### DATA TO EXAMINE ###

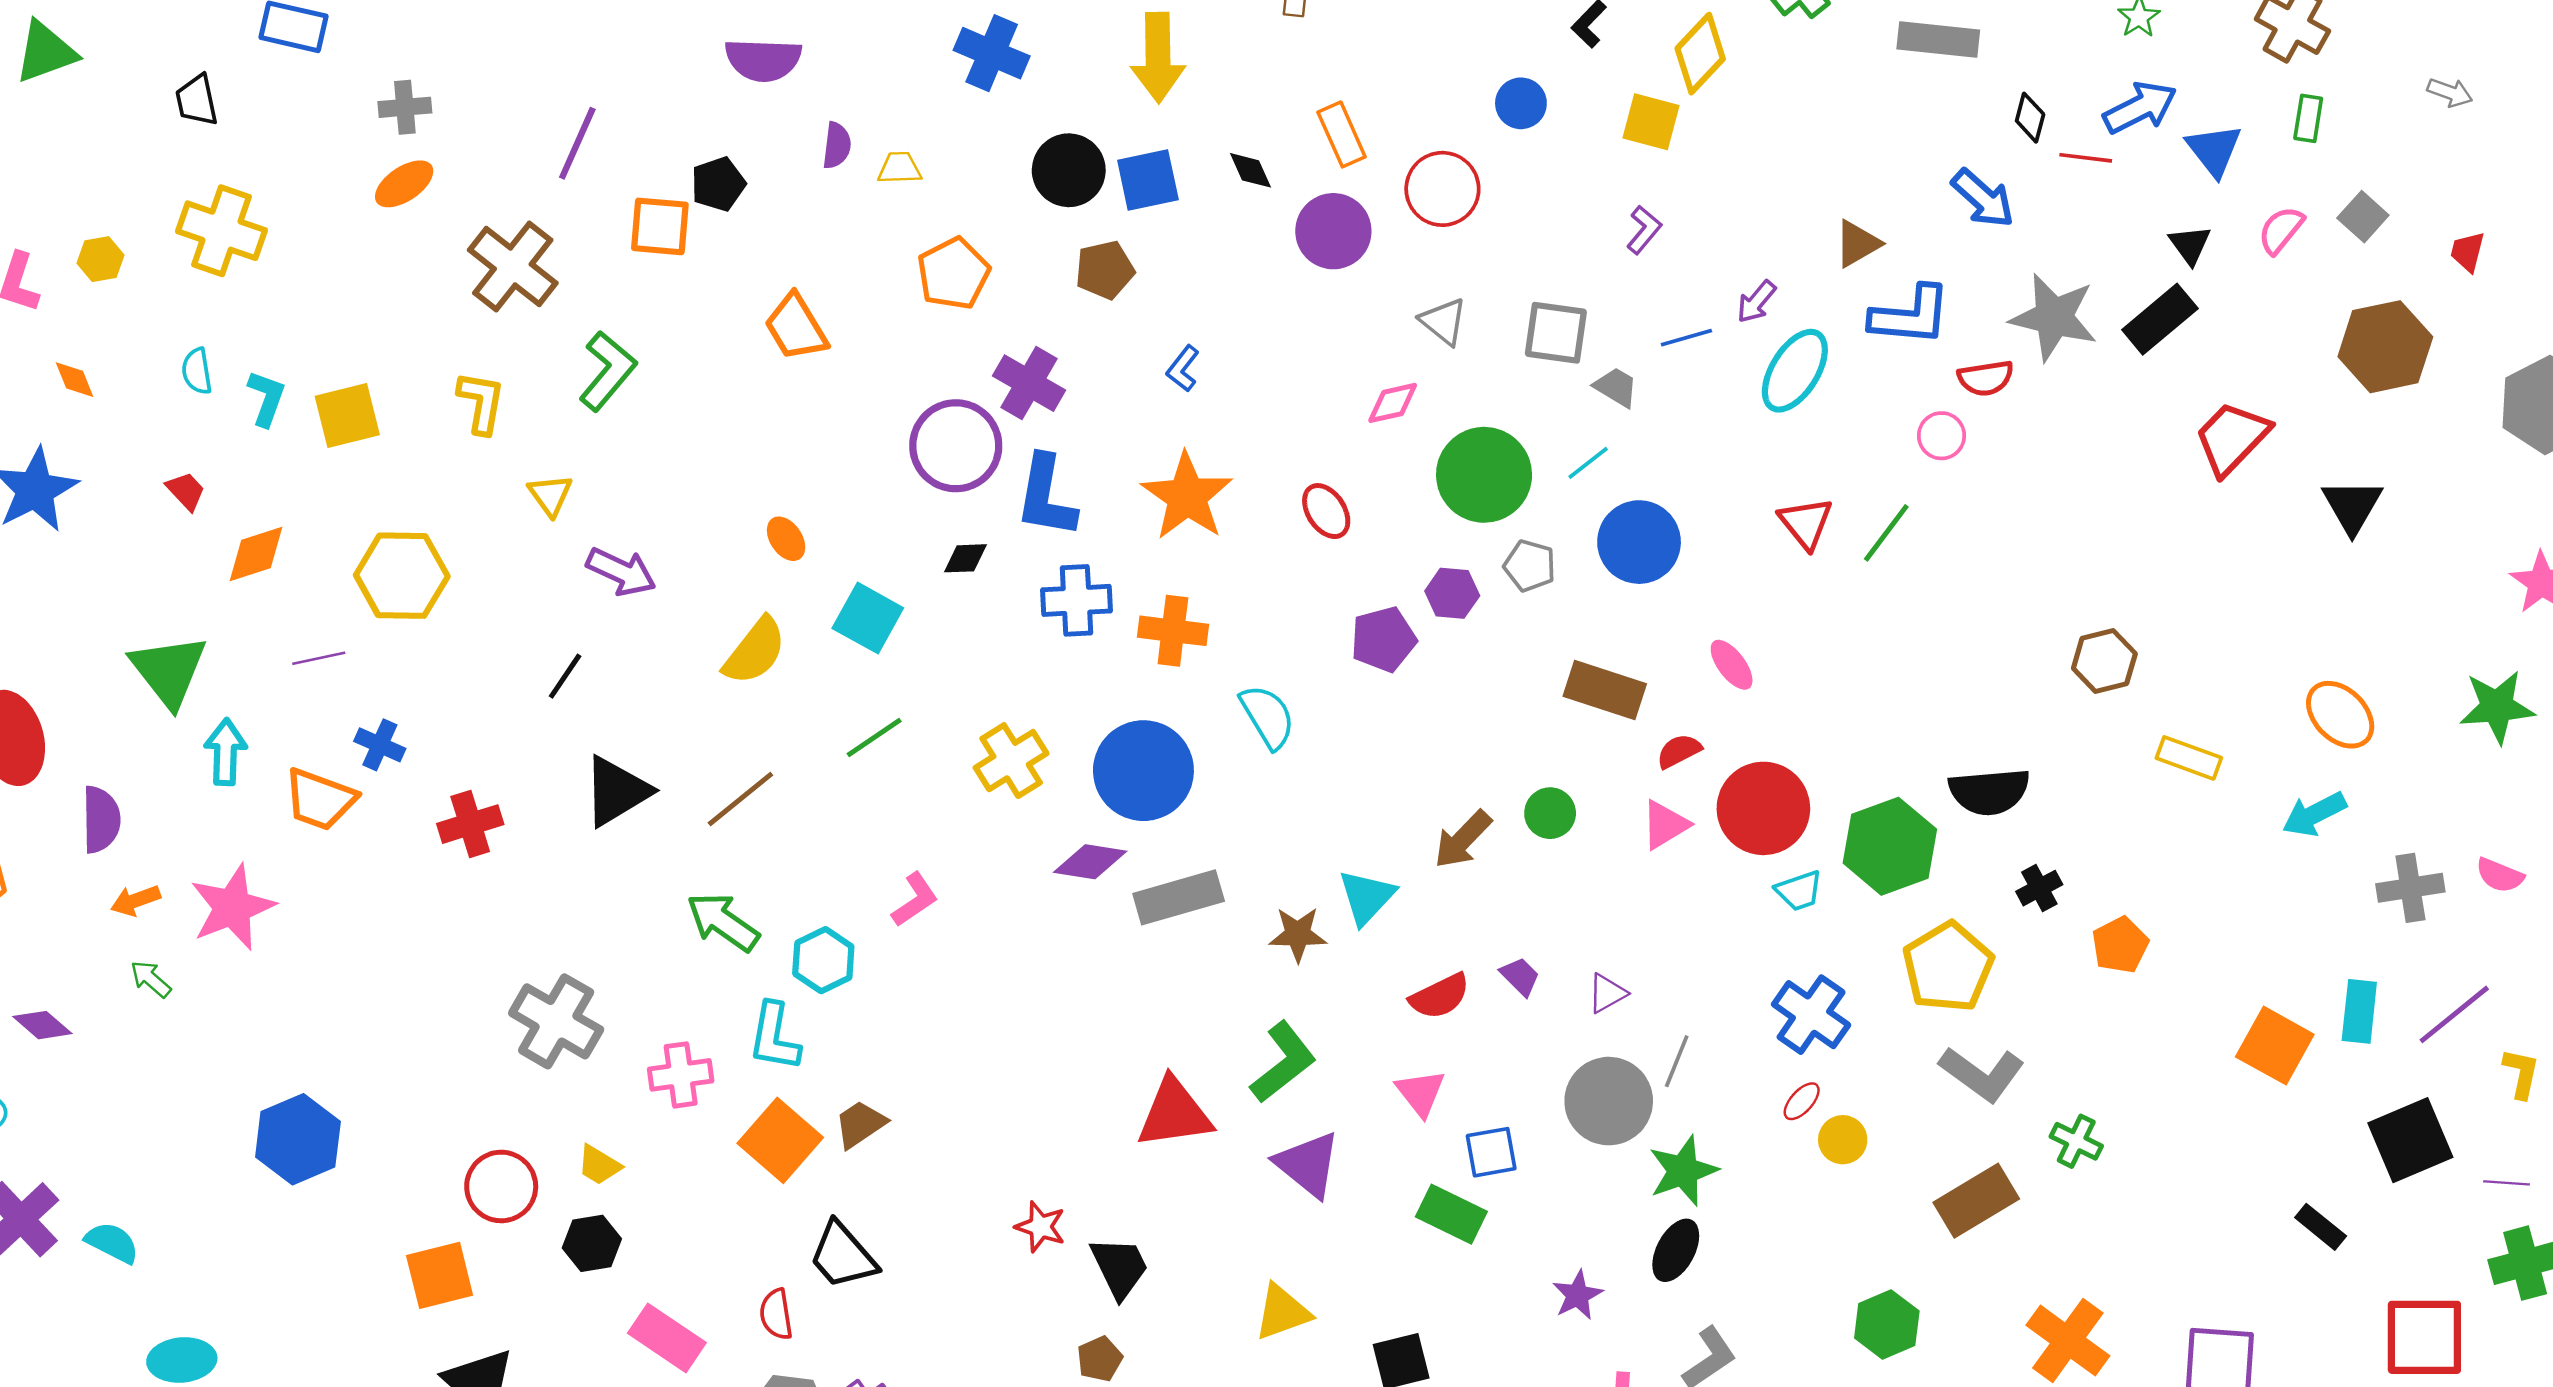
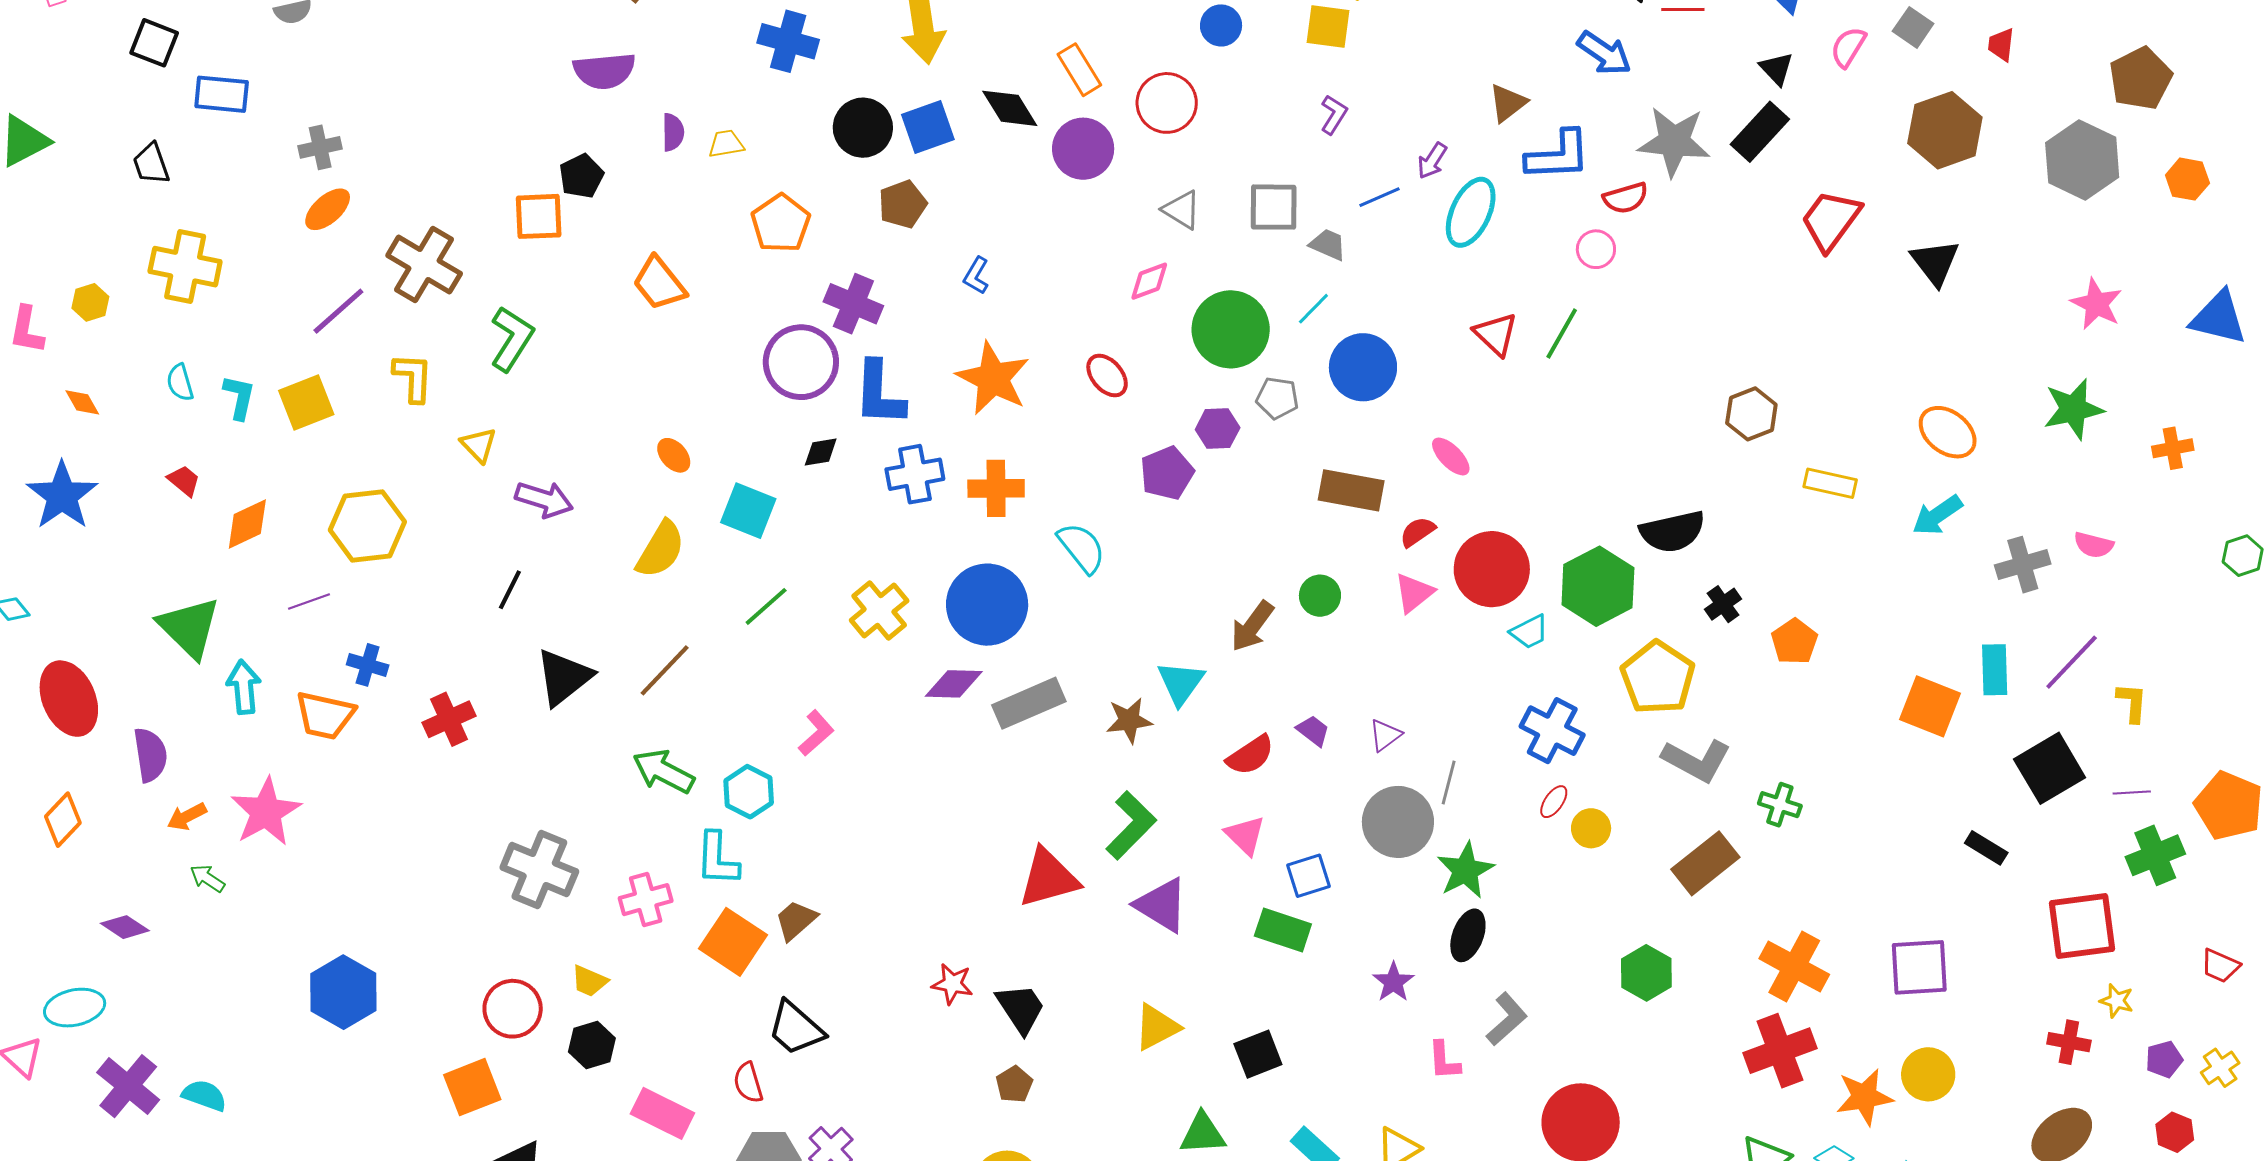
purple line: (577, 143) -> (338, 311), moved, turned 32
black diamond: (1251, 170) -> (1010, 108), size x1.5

###
### DATA TO EXAMINE ###

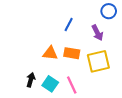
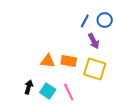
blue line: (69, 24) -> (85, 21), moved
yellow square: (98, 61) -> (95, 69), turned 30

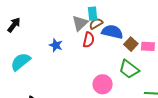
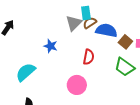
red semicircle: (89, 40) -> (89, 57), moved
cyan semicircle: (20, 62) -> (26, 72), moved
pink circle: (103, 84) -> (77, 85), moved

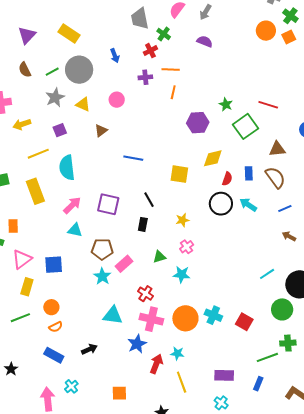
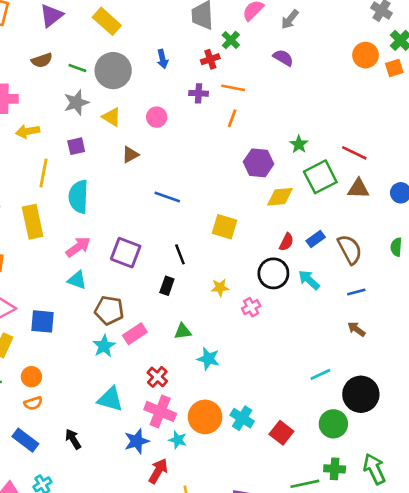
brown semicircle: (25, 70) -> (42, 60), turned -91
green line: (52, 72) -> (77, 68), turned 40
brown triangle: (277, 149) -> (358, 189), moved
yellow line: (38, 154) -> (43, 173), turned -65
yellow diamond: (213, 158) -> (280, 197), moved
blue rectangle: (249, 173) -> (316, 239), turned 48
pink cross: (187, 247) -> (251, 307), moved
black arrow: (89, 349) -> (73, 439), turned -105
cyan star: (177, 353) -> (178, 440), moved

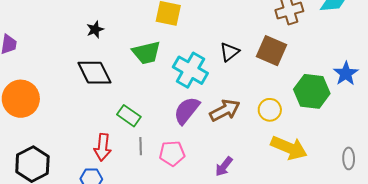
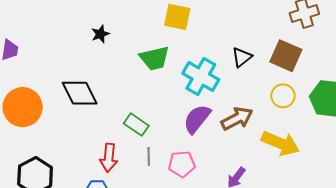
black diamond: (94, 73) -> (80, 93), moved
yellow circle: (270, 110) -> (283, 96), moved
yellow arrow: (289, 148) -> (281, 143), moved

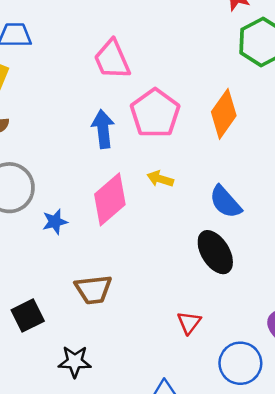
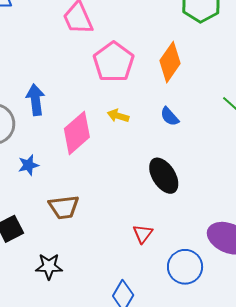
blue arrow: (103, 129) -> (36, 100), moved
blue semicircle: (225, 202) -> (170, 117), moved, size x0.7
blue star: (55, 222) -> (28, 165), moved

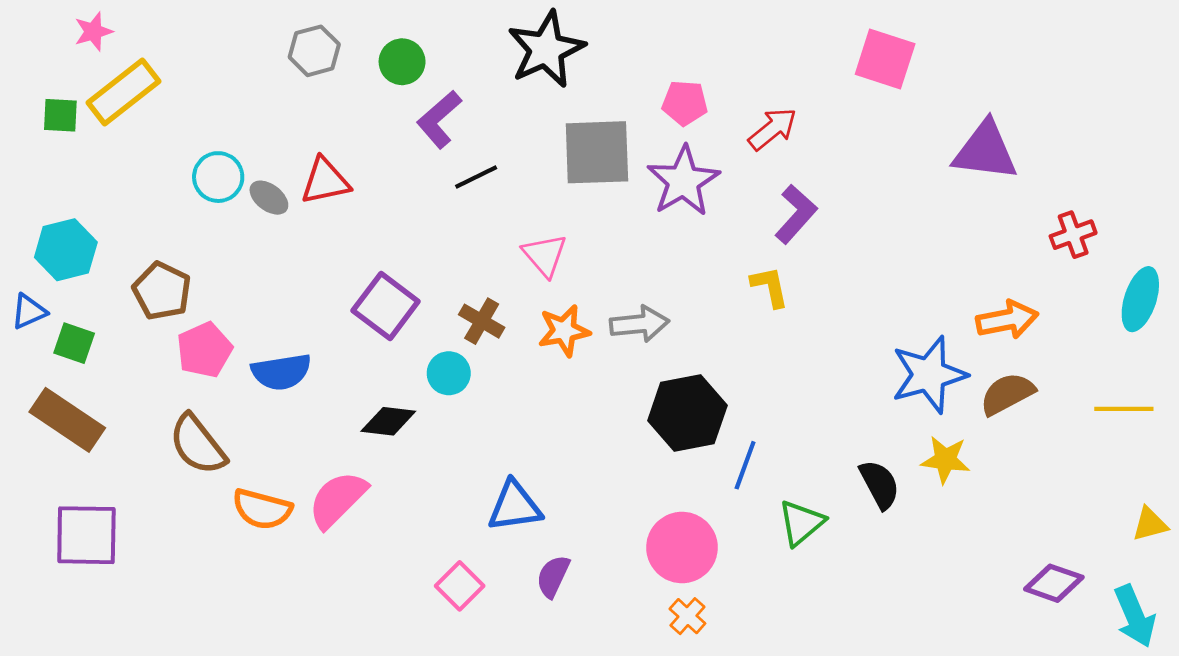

###
### DATA TO EXAMINE ###

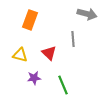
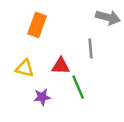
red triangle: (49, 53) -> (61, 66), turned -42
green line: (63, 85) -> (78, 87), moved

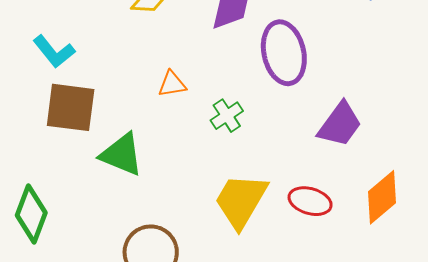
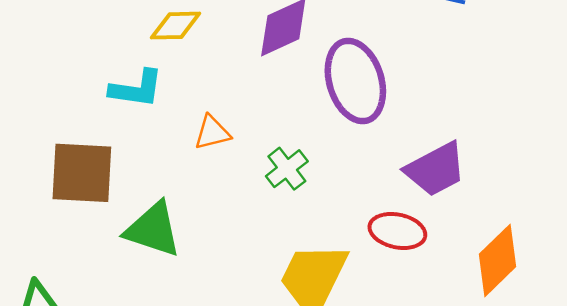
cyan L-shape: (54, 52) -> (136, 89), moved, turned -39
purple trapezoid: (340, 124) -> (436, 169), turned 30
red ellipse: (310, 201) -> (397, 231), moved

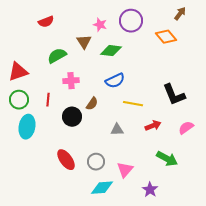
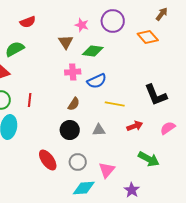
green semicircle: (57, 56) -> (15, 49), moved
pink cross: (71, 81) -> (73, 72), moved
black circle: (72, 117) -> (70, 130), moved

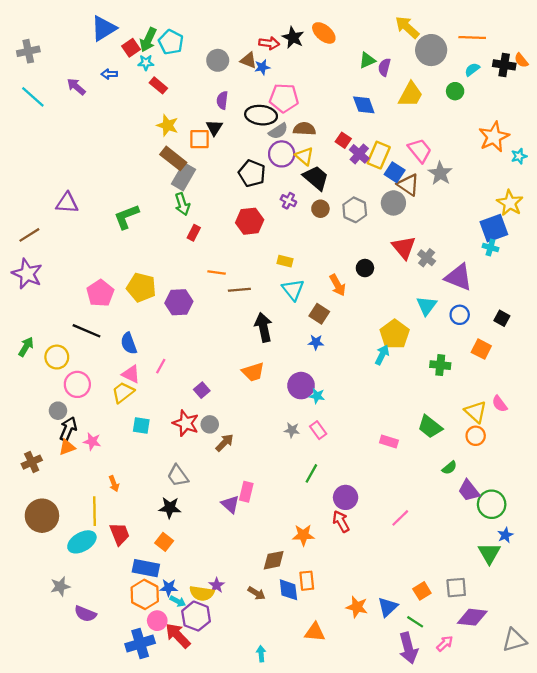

###

From the records above, copy only the lines running from the line containing "brown semicircle: (25, 70)" to the line containing "blue star: (55, 222) -> (28, 165), moved", both ends included. Leave the pictures out.

ANSWER TO THE PROBLEM:
brown semicircle: (25, 70) -> (42, 60), turned -91
green line: (52, 72) -> (77, 68), turned 40
brown triangle: (277, 149) -> (358, 189), moved
yellow line: (38, 154) -> (43, 173), turned -65
yellow diamond: (213, 158) -> (280, 197), moved
blue rectangle: (249, 173) -> (316, 239), turned 48
pink cross: (187, 247) -> (251, 307), moved
black arrow: (89, 349) -> (73, 439), turned -105
cyan star: (177, 353) -> (178, 440), moved

black diamond: (94, 73) -> (80, 93), moved
yellow circle: (270, 110) -> (283, 96), moved
yellow arrow: (289, 148) -> (281, 143), moved

blue arrow: (103, 129) -> (36, 100), moved
blue semicircle: (225, 202) -> (170, 117), moved, size x0.7
blue star: (55, 222) -> (28, 165), moved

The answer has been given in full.